### [EXERCISE REQUIREMENTS]
Write the records out again, unchanged.

== Segment start ==

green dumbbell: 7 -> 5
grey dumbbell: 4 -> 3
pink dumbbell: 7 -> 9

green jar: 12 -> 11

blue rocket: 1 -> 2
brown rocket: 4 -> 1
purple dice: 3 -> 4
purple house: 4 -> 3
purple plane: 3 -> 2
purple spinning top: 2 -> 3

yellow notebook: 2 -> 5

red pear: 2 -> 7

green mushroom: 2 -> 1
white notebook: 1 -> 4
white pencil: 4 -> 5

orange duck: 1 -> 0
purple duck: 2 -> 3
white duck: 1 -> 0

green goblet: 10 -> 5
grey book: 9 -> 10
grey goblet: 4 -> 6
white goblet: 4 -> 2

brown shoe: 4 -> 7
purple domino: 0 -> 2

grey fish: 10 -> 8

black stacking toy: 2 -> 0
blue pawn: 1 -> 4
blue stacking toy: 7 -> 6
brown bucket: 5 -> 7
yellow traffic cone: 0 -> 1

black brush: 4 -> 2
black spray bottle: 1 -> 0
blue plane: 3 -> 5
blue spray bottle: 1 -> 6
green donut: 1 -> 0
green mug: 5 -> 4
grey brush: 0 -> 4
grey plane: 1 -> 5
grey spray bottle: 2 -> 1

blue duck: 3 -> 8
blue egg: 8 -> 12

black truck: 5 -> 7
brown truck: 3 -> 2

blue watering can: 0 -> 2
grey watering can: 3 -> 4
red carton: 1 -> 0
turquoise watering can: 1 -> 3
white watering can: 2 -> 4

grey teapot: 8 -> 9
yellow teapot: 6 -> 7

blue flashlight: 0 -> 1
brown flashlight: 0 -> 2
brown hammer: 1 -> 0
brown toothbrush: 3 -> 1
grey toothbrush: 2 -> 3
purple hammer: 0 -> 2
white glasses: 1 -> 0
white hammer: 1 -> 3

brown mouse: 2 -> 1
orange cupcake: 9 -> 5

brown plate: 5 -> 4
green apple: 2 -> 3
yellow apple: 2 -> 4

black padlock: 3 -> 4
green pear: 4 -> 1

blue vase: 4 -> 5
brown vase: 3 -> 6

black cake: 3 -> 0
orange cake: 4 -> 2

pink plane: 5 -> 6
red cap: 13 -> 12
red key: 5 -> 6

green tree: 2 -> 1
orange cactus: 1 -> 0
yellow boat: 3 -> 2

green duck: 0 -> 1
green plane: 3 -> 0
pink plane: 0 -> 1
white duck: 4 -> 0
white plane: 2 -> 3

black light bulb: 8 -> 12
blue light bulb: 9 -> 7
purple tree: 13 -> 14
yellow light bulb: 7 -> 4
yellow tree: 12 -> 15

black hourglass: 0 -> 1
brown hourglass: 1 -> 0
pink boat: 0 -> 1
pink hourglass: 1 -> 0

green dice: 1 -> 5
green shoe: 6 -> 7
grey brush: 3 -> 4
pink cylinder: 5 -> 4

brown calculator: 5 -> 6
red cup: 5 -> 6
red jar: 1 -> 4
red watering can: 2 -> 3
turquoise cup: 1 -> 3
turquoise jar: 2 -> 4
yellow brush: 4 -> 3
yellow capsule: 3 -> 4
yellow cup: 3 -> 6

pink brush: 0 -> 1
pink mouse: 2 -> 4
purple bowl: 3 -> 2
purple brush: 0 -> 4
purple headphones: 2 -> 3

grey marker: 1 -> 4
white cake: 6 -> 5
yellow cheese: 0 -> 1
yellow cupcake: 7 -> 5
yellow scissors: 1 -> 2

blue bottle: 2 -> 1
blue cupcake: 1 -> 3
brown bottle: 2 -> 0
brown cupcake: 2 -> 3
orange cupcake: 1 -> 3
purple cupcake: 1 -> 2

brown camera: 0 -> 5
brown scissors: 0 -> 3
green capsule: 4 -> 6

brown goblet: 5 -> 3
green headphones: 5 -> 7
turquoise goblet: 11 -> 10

== Segment end ==

### [SOLUTION TO THIS EXERCISE]
green dumbbell: 7 -> 5
grey dumbbell: 4 -> 3
pink dumbbell: 7 -> 9

green jar: 12 -> 11

blue rocket: 1 -> 2
brown rocket: 4 -> 1
purple dice: 3 -> 4
purple house: 4 -> 3
purple plane: 3 -> 2
purple spinning top: 2 -> 3

yellow notebook: 2 -> 5

red pear: 2 -> 7

green mushroom: 2 -> 1
white notebook: 1 -> 4
white pencil: 4 -> 5

orange duck: 1 -> 0
purple duck: 2 -> 3
white duck: 1 -> 0

green goblet: 10 -> 5
grey book: 9 -> 10
grey goblet: 4 -> 6
white goblet: 4 -> 2

brown shoe: 4 -> 7
purple domino: 0 -> 2

grey fish: 10 -> 8

black stacking toy: 2 -> 0
blue pawn: 1 -> 4
blue stacking toy: 7 -> 6
brown bucket: 5 -> 7
yellow traffic cone: 0 -> 1

black brush: 4 -> 2
black spray bottle: 1 -> 0
blue plane: 3 -> 5
blue spray bottle: 1 -> 6
green donut: 1 -> 0
green mug: 5 -> 4
grey brush: 0 -> 4
grey plane: 1 -> 5
grey spray bottle: 2 -> 1

blue duck: 3 -> 8
blue egg: 8 -> 12

black truck: 5 -> 7
brown truck: 3 -> 2

blue watering can: 0 -> 2
grey watering can: 3 -> 4
red carton: 1 -> 0
turquoise watering can: 1 -> 3
white watering can: 2 -> 4

grey teapot: 8 -> 9
yellow teapot: 6 -> 7

blue flashlight: 0 -> 1
brown flashlight: 0 -> 2
brown hammer: 1 -> 0
brown toothbrush: 3 -> 1
grey toothbrush: 2 -> 3
purple hammer: 0 -> 2
white glasses: 1 -> 0
white hammer: 1 -> 3

brown mouse: 2 -> 1
orange cupcake: 9 -> 5

brown plate: 5 -> 4
green apple: 2 -> 3
yellow apple: 2 -> 4

black padlock: 3 -> 4
green pear: 4 -> 1

blue vase: 4 -> 5
brown vase: 3 -> 6

black cake: 3 -> 0
orange cake: 4 -> 2

pink plane: 5 -> 6
red cap: 13 -> 12
red key: 5 -> 6

green tree: 2 -> 1
orange cactus: 1 -> 0
yellow boat: 3 -> 2

green duck: 0 -> 1
green plane: 3 -> 0
pink plane: 0 -> 1
white duck: 4 -> 0
white plane: 2 -> 3

black light bulb: 8 -> 12
blue light bulb: 9 -> 7
purple tree: 13 -> 14
yellow light bulb: 7 -> 4
yellow tree: 12 -> 15

black hourglass: 0 -> 1
brown hourglass: 1 -> 0
pink boat: 0 -> 1
pink hourglass: 1 -> 0

green dice: 1 -> 5
green shoe: 6 -> 7
grey brush: 3 -> 4
pink cylinder: 5 -> 4

brown calculator: 5 -> 6
red cup: 5 -> 6
red jar: 1 -> 4
red watering can: 2 -> 3
turquoise cup: 1 -> 3
turquoise jar: 2 -> 4
yellow brush: 4 -> 3
yellow capsule: 3 -> 4
yellow cup: 3 -> 6

pink brush: 0 -> 1
pink mouse: 2 -> 4
purple bowl: 3 -> 2
purple brush: 0 -> 4
purple headphones: 2 -> 3

grey marker: 1 -> 4
white cake: 6 -> 5
yellow cheese: 0 -> 1
yellow cupcake: 7 -> 5
yellow scissors: 1 -> 2

blue bottle: 2 -> 1
blue cupcake: 1 -> 3
brown bottle: 2 -> 0
brown cupcake: 2 -> 3
orange cupcake: 1 -> 3
purple cupcake: 1 -> 2

brown camera: 0 -> 5
brown scissors: 0 -> 3
green capsule: 4 -> 6

brown goblet: 5 -> 3
green headphones: 5 -> 7
turquoise goblet: 11 -> 10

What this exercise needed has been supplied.